PROBLEM REQUIREMENTS: The full listing should be set down exactly as it reads.

INPUT FOR THIS TASK:
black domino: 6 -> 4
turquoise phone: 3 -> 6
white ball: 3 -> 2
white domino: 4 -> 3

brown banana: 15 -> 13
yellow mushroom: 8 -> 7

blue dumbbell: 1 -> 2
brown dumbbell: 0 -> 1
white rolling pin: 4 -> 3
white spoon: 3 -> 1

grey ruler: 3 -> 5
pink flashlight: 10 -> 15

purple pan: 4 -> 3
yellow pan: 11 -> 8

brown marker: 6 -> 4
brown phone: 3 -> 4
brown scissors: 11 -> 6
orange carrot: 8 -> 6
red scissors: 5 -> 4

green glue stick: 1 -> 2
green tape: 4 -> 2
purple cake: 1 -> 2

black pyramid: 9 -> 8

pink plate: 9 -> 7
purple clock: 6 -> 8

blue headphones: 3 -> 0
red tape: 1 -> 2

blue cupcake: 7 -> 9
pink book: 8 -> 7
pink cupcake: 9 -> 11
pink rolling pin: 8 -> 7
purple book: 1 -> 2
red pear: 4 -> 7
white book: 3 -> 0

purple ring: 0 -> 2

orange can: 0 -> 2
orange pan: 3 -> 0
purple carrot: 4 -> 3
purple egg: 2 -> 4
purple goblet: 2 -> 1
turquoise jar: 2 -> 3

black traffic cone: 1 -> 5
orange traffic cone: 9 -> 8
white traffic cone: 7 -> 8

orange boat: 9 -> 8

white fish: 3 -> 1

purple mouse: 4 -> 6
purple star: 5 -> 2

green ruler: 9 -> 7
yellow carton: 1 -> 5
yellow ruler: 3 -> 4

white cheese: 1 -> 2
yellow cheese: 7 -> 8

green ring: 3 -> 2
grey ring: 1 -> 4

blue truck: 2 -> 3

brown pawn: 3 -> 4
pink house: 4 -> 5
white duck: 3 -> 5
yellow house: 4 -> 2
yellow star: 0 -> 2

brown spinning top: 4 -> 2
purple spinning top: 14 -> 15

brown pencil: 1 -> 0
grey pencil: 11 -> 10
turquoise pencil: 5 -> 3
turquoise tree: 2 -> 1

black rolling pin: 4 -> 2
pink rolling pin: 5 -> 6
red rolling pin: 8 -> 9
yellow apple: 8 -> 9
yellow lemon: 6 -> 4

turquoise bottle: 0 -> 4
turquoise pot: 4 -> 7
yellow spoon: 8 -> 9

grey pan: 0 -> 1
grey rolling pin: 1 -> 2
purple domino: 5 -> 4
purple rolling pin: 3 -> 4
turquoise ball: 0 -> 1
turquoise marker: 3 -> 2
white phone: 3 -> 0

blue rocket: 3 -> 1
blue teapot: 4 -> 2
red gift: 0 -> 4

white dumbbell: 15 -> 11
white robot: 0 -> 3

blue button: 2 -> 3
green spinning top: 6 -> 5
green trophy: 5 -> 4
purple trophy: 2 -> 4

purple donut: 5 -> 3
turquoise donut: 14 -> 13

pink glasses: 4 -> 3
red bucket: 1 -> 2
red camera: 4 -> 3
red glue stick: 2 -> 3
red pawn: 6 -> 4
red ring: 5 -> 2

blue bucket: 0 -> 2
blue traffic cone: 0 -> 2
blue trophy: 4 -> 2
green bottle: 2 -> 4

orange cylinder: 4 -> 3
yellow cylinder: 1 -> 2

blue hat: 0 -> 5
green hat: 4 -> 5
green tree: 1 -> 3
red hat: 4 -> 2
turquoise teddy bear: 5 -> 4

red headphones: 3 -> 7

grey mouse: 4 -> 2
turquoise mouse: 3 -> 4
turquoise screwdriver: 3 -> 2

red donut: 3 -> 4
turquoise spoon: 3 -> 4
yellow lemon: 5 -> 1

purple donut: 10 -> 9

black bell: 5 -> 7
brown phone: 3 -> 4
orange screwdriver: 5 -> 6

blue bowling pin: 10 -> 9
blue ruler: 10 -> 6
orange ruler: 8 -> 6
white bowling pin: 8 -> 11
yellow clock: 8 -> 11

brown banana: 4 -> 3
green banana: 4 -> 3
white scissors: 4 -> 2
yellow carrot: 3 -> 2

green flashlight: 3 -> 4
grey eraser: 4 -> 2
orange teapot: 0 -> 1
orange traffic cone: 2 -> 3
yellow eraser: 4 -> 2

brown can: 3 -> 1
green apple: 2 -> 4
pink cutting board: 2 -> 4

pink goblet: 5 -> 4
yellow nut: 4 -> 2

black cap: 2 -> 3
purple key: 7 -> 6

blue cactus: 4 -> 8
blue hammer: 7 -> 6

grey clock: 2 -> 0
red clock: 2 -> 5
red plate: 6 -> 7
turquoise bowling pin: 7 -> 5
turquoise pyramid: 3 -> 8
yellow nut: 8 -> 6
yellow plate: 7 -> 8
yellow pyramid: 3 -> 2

RESPONSE BELOW:
black domino: 6 -> 4
turquoise phone: 3 -> 6
white ball: 3 -> 2
white domino: 4 -> 3

brown banana: 15 -> 13
yellow mushroom: 8 -> 7

blue dumbbell: 1 -> 2
brown dumbbell: 0 -> 1
white rolling pin: 4 -> 3
white spoon: 3 -> 1

grey ruler: 3 -> 5
pink flashlight: 10 -> 15

purple pan: 4 -> 3
yellow pan: 11 -> 8

brown marker: 6 -> 4
brown phone: 3 -> 4
brown scissors: 11 -> 6
orange carrot: 8 -> 6
red scissors: 5 -> 4

green glue stick: 1 -> 2
green tape: 4 -> 2
purple cake: 1 -> 2

black pyramid: 9 -> 8

pink plate: 9 -> 7
purple clock: 6 -> 8

blue headphones: 3 -> 0
red tape: 1 -> 2

blue cupcake: 7 -> 9
pink book: 8 -> 7
pink cupcake: 9 -> 11
pink rolling pin: 8 -> 7
purple book: 1 -> 2
red pear: 4 -> 7
white book: 3 -> 0

purple ring: 0 -> 2

orange can: 0 -> 2
orange pan: 3 -> 0
purple carrot: 4 -> 3
purple egg: 2 -> 4
purple goblet: 2 -> 1
turquoise jar: 2 -> 3

black traffic cone: 1 -> 5
orange traffic cone: 9 -> 8
white traffic cone: 7 -> 8

orange boat: 9 -> 8

white fish: 3 -> 1

purple mouse: 4 -> 6
purple star: 5 -> 2

green ruler: 9 -> 7
yellow carton: 1 -> 5
yellow ruler: 3 -> 4

white cheese: 1 -> 2
yellow cheese: 7 -> 8

green ring: 3 -> 2
grey ring: 1 -> 4

blue truck: 2 -> 3

brown pawn: 3 -> 4
pink house: 4 -> 5
white duck: 3 -> 5
yellow house: 4 -> 2
yellow star: 0 -> 2

brown spinning top: 4 -> 2
purple spinning top: 14 -> 15

brown pencil: 1 -> 0
grey pencil: 11 -> 10
turquoise pencil: 5 -> 3
turquoise tree: 2 -> 1

black rolling pin: 4 -> 2
pink rolling pin: 5 -> 6
red rolling pin: 8 -> 9
yellow apple: 8 -> 9
yellow lemon: 6 -> 4

turquoise bottle: 0 -> 4
turquoise pot: 4 -> 7
yellow spoon: 8 -> 9

grey pan: 0 -> 1
grey rolling pin: 1 -> 2
purple domino: 5 -> 4
purple rolling pin: 3 -> 4
turquoise ball: 0 -> 1
turquoise marker: 3 -> 2
white phone: 3 -> 0

blue rocket: 3 -> 1
blue teapot: 4 -> 2
red gift: 0 -> 4

white dumbbell: 15 -> 11
white robot: 0 -> 3

blue button: 2 -> 3
green spinning top: 6 -> 5
green trophy: 5 -> 4
purple trophy: 2 -> 4

purple donut: 5 -> 3
turquoise donut: 14 -> 13

pink glasses: 4 -> 3
red bucket: 1 -> 2
red camera: 4 -> 3
red glue stick: 2 -> 3
red pawn: 6 -> 4
red ring: 5 -> 2

blue bucket: 0 -> 2
blue traffic cone: 0 -> 2
blue trophy: 4 -> 2
green bottle: 2 -> 4

orange cylinder: 4 -> 3
yellow cylinder: 1 -> 2

blue hat: 0 -> 5
green hat: 4 -> 5
green tree: 1 -> 3
red hat: 4 -> 2
turquoise teddy bear: 5 -> 4

red headphones: 3 -> 7

grey mouse: 4 -> 2
turquoise mouse: 3 -> 4
turquoise screwdriver: 3 -> 2

red donut: 3 -> 4
turquoise spoon: 3 -> 4
yellow lemon: 5 -> 1

purple donut: 10 -> 9

black bell: 5 -> 7
brown phone: 3 -> 4
orange screwdriver: 5 -> 6

blue bowling pin: 10 -> 9
blue ruler: 10 -> 6
orange ruler: 8 -> 6
white bowling pin: 8 -> 11
yellow clock: 8 -> 11

brown banana: 4 -> 3
green banana: 4 -> 3
white scissors: 4 -> 2
yellow carrot: 3 -> 2

green flashlight: 3 -> 4
grey eraser: 4 -> 2
orange teapot: 0 -> 1
orange traffic cone: 2 -> 3
yellow eraser: 4 -> 2

brown can: 3 -> 1
green apple: 2 -> 4
pink cutting board: 2 -> 4

pink goblet: 5 -> 4
yellow nut: 4 -> 2

black cap: 2 -> 3
purple key: 7 -> 6

blue cactus: 4 -> 8
blue hammer: 7 -> 6

grey clock: 2 -> 0
red clock: 2 -> 5
red plate: 6 -> 7
turquoise bowling pin: 7 -> 5
turquoise pyramid: 3 -> 8
yellow nut: 8 -> 6
yellow plate: 7 -> 8
yellow pyramid: 3 -> 2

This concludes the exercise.